» Problem statement
Reproduce the entries below exactly, but leave the pictures out.
::::::::::
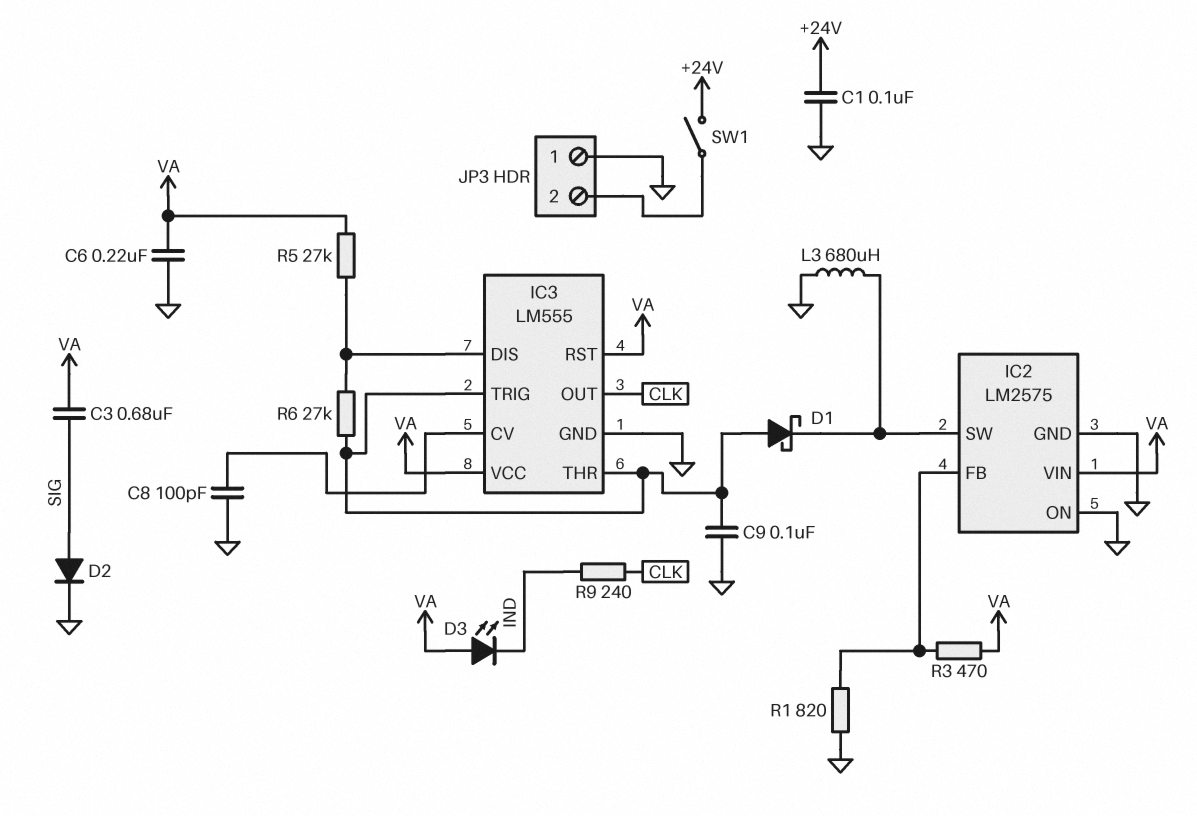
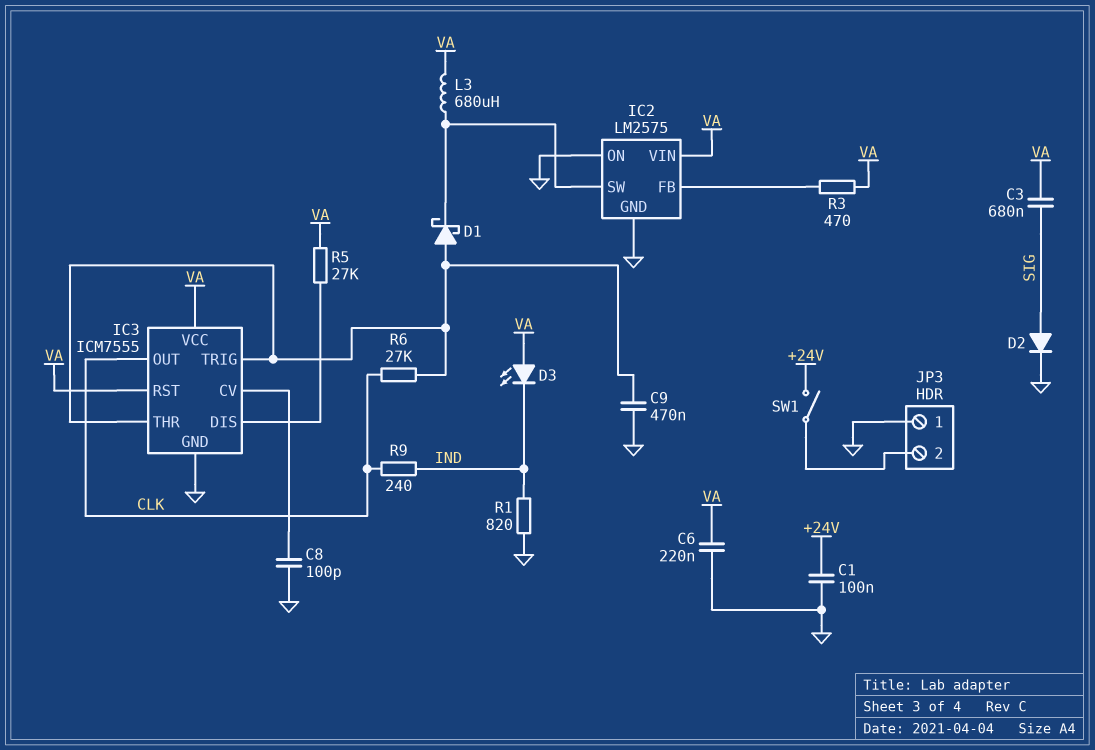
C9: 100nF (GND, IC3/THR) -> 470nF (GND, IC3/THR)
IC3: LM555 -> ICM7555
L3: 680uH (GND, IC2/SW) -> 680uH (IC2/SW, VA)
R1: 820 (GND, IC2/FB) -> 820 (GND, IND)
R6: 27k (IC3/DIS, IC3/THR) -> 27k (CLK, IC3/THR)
::::::::::
» Solution to this task
C9: 100nF (GND, IC3/THR) -> 470nF (GND, IC3/THR)
IC3: LM555 -> ICM7555
L3: 680uH (GND, IC2/SW) -> 680uH (IC2/SW, VA)
R1: 820 (GND, IC2/FB) -> 820 (GND, IND)
R6: 27k (IC3/DIS, IC3/THR) -> 27k (CLK, IC3/THR)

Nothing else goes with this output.